▽
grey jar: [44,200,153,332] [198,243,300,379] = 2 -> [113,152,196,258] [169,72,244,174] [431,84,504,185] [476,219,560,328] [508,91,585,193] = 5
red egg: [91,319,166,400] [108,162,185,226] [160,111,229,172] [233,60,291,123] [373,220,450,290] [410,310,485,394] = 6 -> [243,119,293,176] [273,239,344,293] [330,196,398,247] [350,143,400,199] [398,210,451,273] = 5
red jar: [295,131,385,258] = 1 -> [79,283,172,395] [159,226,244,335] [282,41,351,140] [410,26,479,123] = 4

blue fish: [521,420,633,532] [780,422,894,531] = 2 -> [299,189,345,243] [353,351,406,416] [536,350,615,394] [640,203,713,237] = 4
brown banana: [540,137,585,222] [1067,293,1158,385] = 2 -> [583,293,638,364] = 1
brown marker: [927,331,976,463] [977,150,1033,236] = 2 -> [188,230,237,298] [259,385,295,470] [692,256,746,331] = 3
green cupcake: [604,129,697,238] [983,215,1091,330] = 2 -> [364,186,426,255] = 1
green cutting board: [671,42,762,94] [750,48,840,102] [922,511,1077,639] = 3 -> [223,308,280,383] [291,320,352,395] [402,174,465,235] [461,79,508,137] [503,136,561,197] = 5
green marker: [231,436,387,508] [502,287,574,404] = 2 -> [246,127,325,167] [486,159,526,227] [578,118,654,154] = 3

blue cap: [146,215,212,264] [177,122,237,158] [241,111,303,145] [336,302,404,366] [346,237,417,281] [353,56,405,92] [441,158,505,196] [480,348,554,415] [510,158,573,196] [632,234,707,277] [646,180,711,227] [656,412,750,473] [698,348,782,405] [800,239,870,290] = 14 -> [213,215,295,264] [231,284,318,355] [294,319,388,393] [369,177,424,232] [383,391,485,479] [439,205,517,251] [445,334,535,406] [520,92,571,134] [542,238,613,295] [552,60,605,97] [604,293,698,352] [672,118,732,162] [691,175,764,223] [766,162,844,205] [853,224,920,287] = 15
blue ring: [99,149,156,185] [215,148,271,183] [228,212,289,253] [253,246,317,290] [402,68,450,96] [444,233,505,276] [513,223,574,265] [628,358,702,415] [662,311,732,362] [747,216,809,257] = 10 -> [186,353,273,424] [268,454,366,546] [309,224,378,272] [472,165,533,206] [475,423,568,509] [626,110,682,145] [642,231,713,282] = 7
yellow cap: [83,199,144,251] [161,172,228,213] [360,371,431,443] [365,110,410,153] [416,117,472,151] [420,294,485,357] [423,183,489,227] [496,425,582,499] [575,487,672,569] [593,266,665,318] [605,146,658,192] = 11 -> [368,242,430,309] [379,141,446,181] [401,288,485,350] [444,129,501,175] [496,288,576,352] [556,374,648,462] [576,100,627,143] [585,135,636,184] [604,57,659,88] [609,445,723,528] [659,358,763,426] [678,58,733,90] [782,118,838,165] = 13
△
Task to complete - Transcribe all records exactly as written.

Solved problem -
grey jar: [44,200,153,332] [198,243,300,379] = 2 -> [113,152,196,258] [169,72,244,174] [431,84,504,185] [476,219,560,328] [508,91,585,193] = 5
red egg: [91,319,166,400] [108,162,185,226] [160,111,229,172] [233,60,291,123] [373,220,450,290] [410,310,485,394] = 6 -> [243,119,293,176] [273,239,344,293] [330,196,398,247] [350,143,400,199] [398,210,451,273] = 5
red jar: [295,131,385,258] = 1 -> [79,283,172,395] [159,226,244,335] [282,41,351,140] [410,26,479,123] = 4

blue fish: [521,420,633,532] [780,422,894,531] = 2 -> [299,189,345,243] [353,351,406,416] [536,350,615,394] [640,203,713,237] = 4
brown banana: [540,137,585,222] [1067,293,1158,385] = 2 -> [583,293,638,364] = 1
brown marker: [927,331,976,463] [977,150,1033,236] = 2 -> [188,230,237,298] [259,385,295,470] [692,256,746,331] = 3
green cupcake: [604,129,697,238] [983,215,1091,330] = 2 -> [364,186,426,255] = 1
green cutting board: [671,42,762,94] [750,48,840,102] [922,511,1077,639] = 3 -> [223,308,280,383] [291,320,352,395] [402,174,465,235] [461,79,508,137] [503,136,561,197] = 5
green marker: [231,436,387,508] [502,287,574,404] = 2 -> [246,127,325,167] [486,159,526,227] [578,118,654,154] = 3

blue cap: [146,215,212,264] [177,122,237,158] [241,111,303,145] [336,302,404,366] [346,237,417,281] [353,56,405,92] [441,158,505,196] [480,348,554,415] [510,158,573,196] [632,234,707,277] [646,180,711,227] [656,412,750,473] [698,348,782,405] [800,239,870,290] = 14 -> [213,215,295,264] [231,284,318,355] [294,319,388,393] [369,177,424,232] [383,391,485,479] [439,205,517,251] [445,334,535,406] [520,92,571,134] [542,238,613,295] [552,60,605,97] [604,293,698,352] [672,118,732,162] [691,175,764,223] [766,162,844,205] [853,224,920,287] = 15
blue ring: [99,149,156,185] [215,148,271,183] [228,212,289,253] [253,246,317,290] [402,68,450,96] [444,233,505,276] [513,223,574,265] [628,358,702,415] [662,311,732,362] [747,216,809,257] = 10 -> [186,353,273,424] [268,454,366,546] [309,224,378,272] [472,165,533,206] [475,423,568,509] [626,110,682,145] [642,231,713,282] = 7
yellow cap: [83,199,144,251] [161,172,228,213] [360,371,431,443] [365,110,410,153] [416,117,472,151] [420,294,485,357] [423,183,489,227] [496,425,582,499] [575,487,672,569] [593,266,665,318] [605,146,658,192] = 11 -> [368,242,430,309] [379,141,446,181] [401,288,485,350] [444,129,501,175] [496,288,576,352] [556,374,648,462] [576,100,627,143] [585,135,636,184] [604,57,659,88] [609,445,723,528] [659,358,763,426] [678,58,733,90] [782,118,838,165] = 13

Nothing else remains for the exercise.